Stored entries
*** Block opens ***

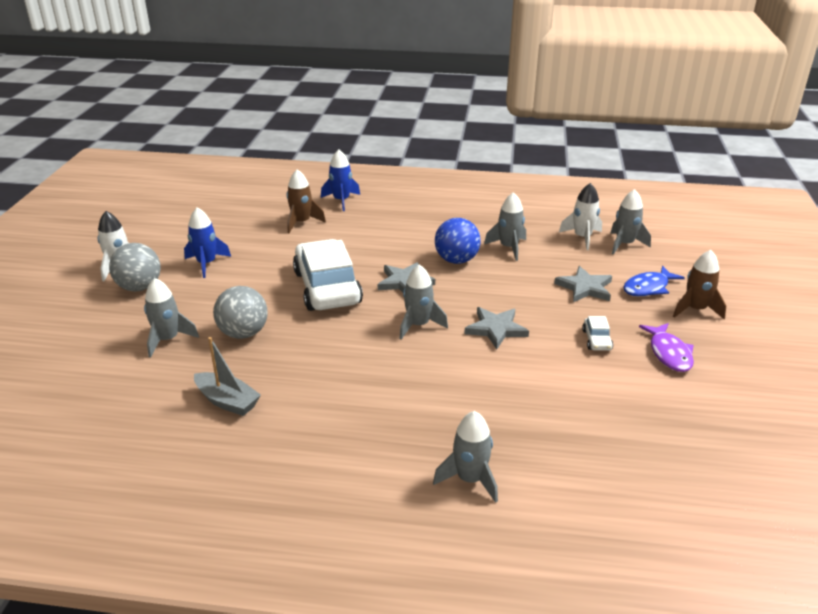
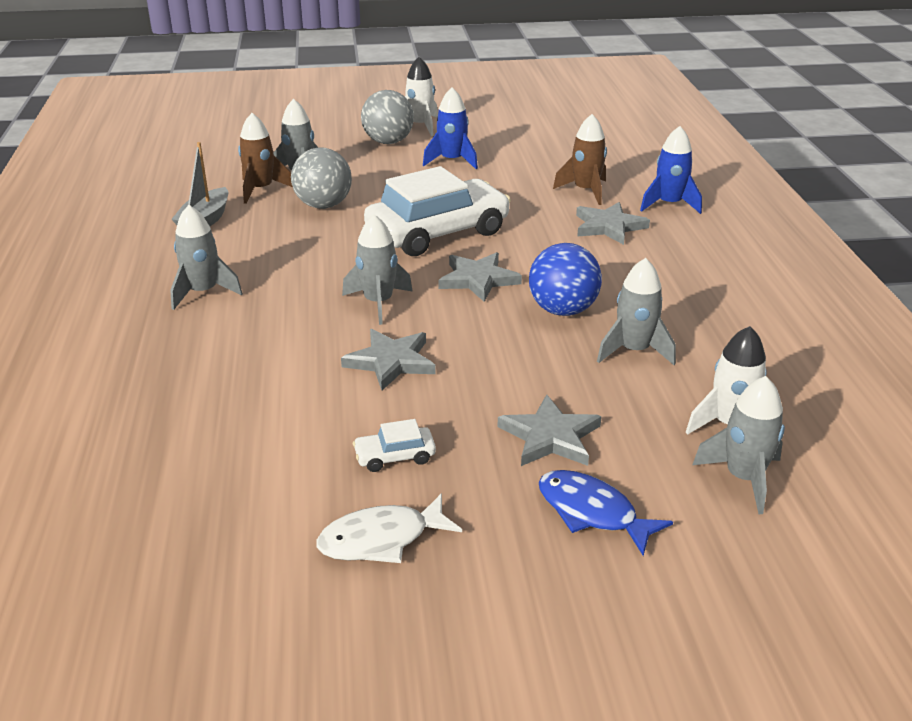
camera: 75 degrees right, 0 degrees up
(358, 225) = (609, 226): none -> grey star
(470, 479) = (80, 374): grey rocket -> grey rocket (203, 292)
(669, 353) = (381, 539): purple fish -> white fish
(695, 309) = (543, 577): brown rocket -> brown rocket (261, 190)

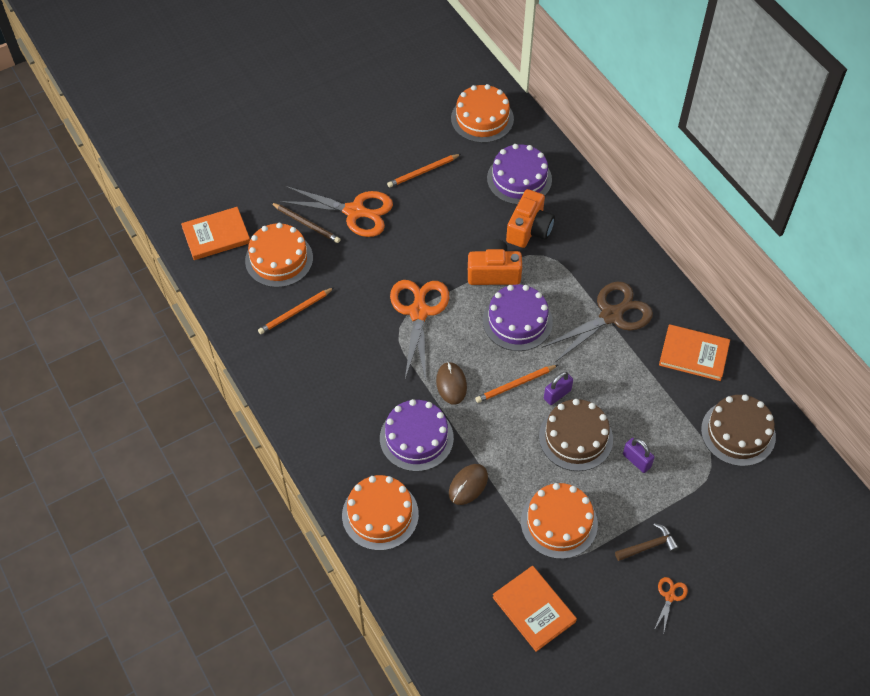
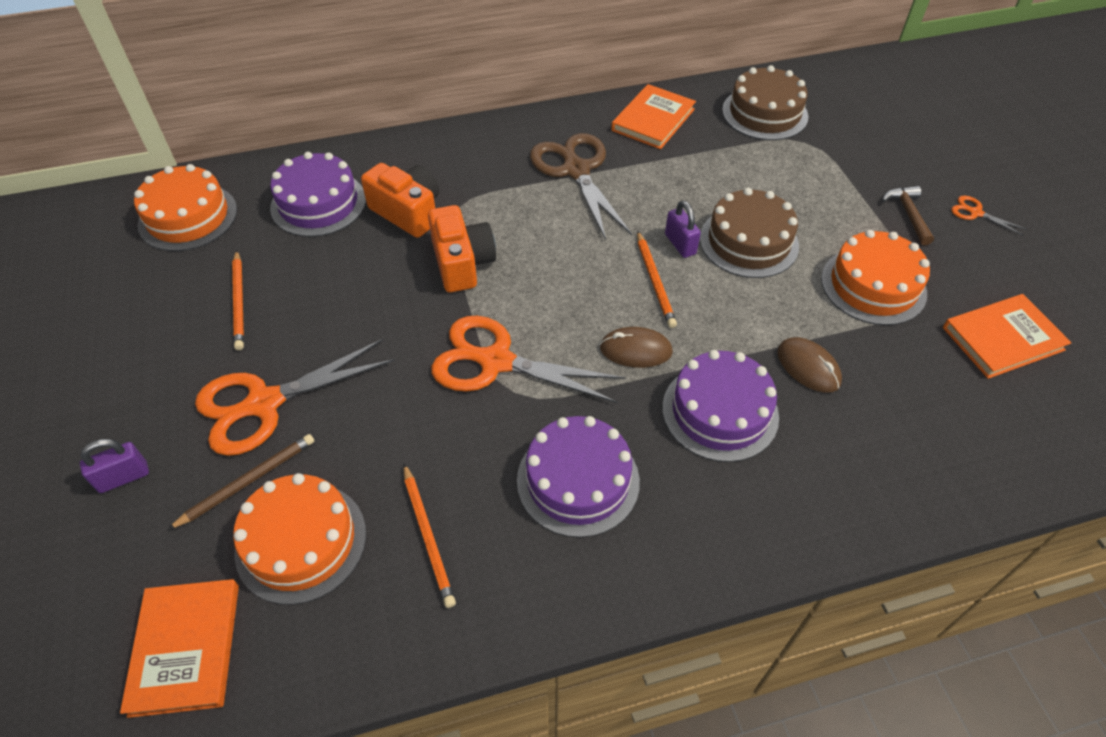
camera: 75 degrees left, 5 degrees down
(355, 212) = (263, 404): orange scissors -> orange scissors turned 150 degrees counterclockwise
(380, 514) = (850, 487): orange cake -> none
(493, 272) = (462, 263): orange camera -> orange camera turned 150 degrees clockwise
(517, 321) = (553, 257): purple cake -> purple cake (578, 480)
(636, 460) = (790, 197): purple padlock -> purple padlock (123, 477)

*** Block closes ***

§ **WORK ORDER**
In the records above, find the lines holding "degrees". Copy each one.

§ **COMPLETED TASK**
camera: 75 degrees right, 0 degrees up
camera: 75 degrees left, 5 degrees down
(355, 212) = (263, 404): orange scissors -> orange scissors turned 150 degrees counterclockwise
(493, 272) = (462, 263): orange camera -> orange camera turned 150 degrees clockwise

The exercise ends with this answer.